### Task objective
Take every line that has the string "pixel" and copy it out.

***

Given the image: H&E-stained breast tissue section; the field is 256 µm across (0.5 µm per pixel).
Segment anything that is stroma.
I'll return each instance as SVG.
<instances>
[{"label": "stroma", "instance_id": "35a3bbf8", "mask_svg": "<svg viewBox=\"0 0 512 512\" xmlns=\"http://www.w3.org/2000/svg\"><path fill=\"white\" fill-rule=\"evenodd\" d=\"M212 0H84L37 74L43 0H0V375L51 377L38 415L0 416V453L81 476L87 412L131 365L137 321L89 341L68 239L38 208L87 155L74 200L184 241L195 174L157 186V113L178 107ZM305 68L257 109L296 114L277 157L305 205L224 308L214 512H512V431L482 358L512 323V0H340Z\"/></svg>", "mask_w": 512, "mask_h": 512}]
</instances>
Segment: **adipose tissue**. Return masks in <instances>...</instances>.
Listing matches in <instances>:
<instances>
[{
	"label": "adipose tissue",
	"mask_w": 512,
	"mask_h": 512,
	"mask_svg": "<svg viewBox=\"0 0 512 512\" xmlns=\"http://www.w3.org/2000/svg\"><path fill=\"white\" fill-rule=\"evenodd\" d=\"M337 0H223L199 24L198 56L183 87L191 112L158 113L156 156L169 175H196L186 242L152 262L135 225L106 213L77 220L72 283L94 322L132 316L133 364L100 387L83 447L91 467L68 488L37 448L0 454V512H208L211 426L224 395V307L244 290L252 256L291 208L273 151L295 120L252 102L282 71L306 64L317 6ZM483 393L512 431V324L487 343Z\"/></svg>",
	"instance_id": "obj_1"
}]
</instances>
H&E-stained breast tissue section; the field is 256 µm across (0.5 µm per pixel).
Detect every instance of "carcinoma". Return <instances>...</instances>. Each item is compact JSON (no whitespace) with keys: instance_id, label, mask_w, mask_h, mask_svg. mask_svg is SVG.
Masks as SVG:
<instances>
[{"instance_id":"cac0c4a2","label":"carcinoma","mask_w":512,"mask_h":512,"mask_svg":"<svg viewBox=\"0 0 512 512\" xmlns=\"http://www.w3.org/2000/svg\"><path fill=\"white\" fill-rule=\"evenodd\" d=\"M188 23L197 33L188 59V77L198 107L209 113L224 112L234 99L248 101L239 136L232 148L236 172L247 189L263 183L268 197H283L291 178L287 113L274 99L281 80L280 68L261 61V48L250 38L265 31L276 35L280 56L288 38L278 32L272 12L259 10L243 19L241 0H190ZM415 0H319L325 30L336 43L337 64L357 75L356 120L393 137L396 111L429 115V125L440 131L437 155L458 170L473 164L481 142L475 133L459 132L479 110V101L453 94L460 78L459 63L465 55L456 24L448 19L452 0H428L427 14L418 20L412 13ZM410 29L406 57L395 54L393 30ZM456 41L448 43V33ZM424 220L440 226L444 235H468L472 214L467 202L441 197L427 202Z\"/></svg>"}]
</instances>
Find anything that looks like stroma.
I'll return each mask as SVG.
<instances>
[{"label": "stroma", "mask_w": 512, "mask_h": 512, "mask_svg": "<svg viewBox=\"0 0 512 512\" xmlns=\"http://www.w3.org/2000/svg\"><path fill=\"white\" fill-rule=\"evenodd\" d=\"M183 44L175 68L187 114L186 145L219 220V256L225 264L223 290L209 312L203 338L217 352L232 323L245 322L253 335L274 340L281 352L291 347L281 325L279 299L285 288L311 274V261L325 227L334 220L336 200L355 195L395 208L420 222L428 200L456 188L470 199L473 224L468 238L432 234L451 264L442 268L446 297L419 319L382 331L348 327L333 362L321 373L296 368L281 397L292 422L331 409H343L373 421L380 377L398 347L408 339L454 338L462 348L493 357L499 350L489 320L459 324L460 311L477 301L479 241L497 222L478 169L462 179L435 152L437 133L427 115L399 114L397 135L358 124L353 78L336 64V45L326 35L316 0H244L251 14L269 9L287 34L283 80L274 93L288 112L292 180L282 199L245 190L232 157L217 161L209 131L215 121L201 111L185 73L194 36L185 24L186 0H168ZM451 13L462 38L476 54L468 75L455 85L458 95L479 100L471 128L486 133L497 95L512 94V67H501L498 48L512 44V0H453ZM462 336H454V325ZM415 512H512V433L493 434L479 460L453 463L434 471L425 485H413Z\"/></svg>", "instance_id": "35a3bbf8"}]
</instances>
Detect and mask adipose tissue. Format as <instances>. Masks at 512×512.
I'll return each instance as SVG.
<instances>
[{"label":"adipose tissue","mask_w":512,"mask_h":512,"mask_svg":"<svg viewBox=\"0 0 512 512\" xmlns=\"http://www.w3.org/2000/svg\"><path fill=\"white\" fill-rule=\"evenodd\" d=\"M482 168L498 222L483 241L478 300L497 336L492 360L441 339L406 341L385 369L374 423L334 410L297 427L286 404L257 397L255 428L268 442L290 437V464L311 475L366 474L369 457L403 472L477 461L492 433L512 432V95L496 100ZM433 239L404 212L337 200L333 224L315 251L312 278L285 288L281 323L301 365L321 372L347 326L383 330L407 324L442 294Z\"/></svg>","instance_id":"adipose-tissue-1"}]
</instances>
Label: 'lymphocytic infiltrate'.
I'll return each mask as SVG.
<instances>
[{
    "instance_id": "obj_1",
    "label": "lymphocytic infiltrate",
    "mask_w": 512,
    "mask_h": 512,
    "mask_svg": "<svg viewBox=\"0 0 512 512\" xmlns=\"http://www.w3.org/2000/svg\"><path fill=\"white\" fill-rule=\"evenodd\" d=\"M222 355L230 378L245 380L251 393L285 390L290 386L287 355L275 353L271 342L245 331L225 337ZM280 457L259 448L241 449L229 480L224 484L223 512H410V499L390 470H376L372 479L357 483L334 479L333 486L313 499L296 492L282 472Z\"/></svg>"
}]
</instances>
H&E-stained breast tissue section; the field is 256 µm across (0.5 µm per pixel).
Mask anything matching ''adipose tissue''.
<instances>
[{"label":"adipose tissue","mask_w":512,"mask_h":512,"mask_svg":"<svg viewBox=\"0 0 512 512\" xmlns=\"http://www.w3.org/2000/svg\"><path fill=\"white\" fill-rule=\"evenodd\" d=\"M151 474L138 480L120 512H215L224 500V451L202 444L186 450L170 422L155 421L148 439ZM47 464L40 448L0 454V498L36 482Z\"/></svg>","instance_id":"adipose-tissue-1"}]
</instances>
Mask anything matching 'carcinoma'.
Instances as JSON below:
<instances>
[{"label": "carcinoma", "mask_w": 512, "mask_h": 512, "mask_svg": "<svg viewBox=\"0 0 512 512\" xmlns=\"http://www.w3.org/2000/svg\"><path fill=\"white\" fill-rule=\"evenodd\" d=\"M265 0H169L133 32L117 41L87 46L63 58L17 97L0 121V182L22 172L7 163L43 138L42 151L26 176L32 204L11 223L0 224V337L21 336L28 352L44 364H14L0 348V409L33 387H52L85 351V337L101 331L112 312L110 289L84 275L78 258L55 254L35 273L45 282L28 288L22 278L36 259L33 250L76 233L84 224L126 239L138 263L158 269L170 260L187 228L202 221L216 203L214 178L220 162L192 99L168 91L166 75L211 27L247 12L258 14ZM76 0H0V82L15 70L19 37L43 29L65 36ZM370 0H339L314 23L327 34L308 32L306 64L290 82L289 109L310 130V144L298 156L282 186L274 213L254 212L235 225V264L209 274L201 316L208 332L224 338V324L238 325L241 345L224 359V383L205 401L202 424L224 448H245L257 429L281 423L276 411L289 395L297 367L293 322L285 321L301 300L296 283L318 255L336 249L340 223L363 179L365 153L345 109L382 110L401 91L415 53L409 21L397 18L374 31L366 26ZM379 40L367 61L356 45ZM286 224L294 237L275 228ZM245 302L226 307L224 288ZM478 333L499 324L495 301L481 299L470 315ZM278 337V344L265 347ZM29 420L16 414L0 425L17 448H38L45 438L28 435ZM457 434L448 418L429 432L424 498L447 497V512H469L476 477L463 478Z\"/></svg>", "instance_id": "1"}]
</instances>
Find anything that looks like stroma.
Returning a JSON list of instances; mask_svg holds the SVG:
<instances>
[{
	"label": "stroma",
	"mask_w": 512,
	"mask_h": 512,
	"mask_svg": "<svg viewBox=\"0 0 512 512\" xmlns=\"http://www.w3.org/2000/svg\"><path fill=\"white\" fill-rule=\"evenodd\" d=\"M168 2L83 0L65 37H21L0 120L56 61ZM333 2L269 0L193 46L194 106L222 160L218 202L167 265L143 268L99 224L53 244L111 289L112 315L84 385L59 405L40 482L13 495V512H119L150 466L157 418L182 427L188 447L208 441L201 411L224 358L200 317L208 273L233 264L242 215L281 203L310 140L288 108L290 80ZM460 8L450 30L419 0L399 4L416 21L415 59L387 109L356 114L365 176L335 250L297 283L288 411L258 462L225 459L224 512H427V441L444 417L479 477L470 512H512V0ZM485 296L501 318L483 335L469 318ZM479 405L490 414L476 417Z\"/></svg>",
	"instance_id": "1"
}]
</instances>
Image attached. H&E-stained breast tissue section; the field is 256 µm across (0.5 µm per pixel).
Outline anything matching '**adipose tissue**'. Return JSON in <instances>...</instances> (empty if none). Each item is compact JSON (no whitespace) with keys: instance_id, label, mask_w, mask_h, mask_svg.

***

### Correct output
Given the image: H&E-stained breast tissue section; the field is 256 µm across (0.5 µm per pixel).
H&E-stained breast tissue section; the field is 256 µm across (0.5 µm per pixel).
H&E-stained breast tissue section; the field is 256 µm across (0.5 µm per pixel).
Image attached. H&E-stained breast tissue section; the field is 256 µm across (0.5 µm per pixel).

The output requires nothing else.